Exercise
Exact reproduction of the data is required, with images excluded.

[Change listing data]
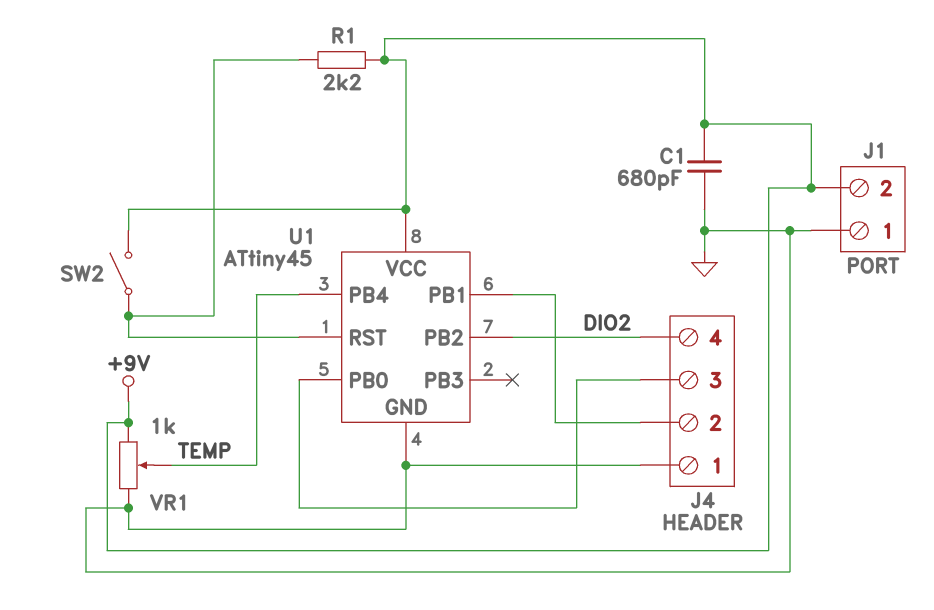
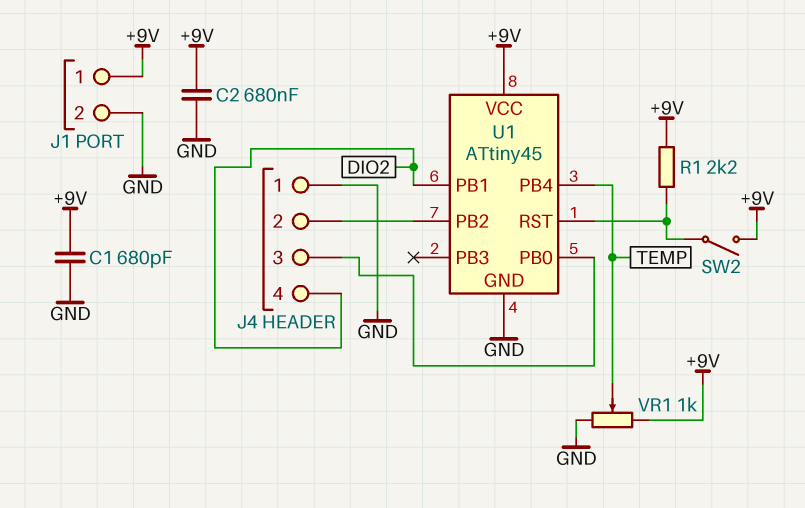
C2: none -> 680nF (+9V, GND)
J1 pin 1: GND -> +9V
J1 pin 2: +9V -> GND
U1 pin PB1: J4/2 -> DIO2
U1 pin PB2: DIO2 -> J4/2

Result
C2: none -> 680nF (+9V, GND)
J1 pin 1: GND -> +9V
J1 pin 2: +9V -> GND
U1 pin PB1: J4/2 -> DIO2
U1 pin PB2: DIO2 -> J4/2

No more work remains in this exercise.